__Directions for this task__:
Transcribe the data below exactly, but only from the line containing "(521, 293) = (696, 235): orange" through its final line, both included.

(Source data)
_ _ _ _ _ _ _
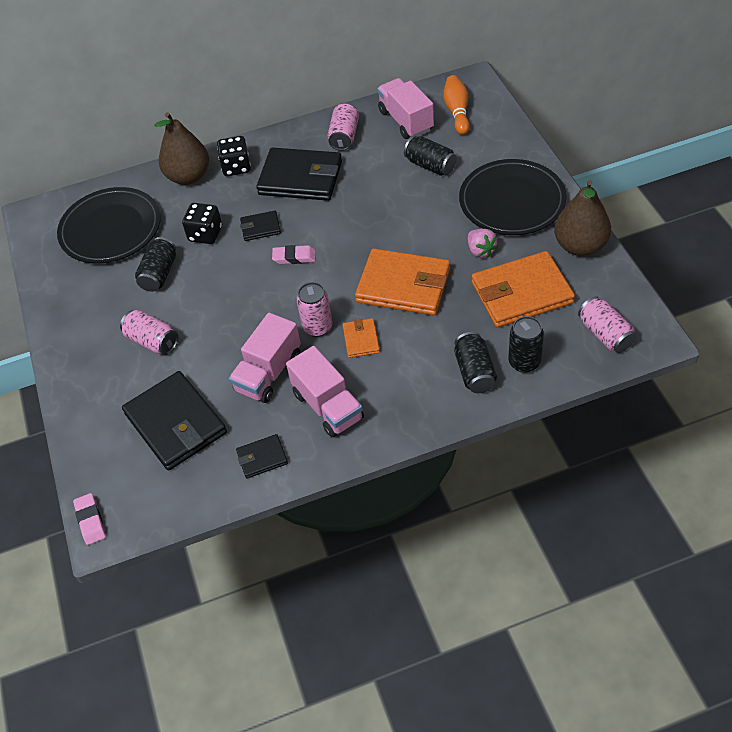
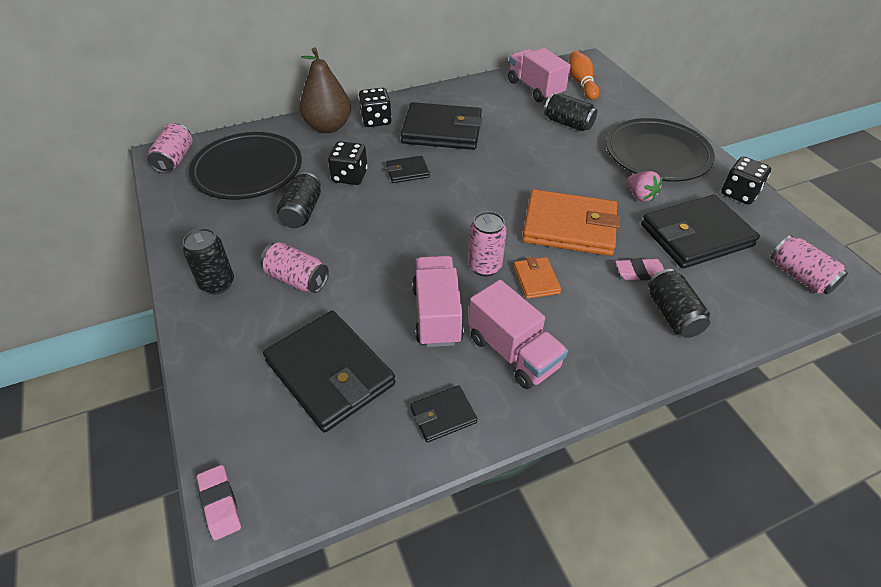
camera: 10 degrees left, 5 degrees down
(268, 373) = (436, 315): pink truck -> pink truck turned 150 degrees clockwise
(294, 257) = (447, 199): pink eraser -> pink eraser (640, 272)
(344, 136) = (479, 99): pink can -> pink can (175, 159)
(521, 293) = (696, 235): orange wallet -> black wallet
(524, 362) = (724, 304): black can -> black can (217, 284)
(580, 246) = (739, 193): brown pear -> black dice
_ _ _ _ _ _ _
__Answer for the task__:
(521, 293) = (696, 235): orange wallet -> black wallet
(524, 362) = (724, 304): black can -> black can (217, 284)
(580, 246) = (739, 193): brown pear -> black dice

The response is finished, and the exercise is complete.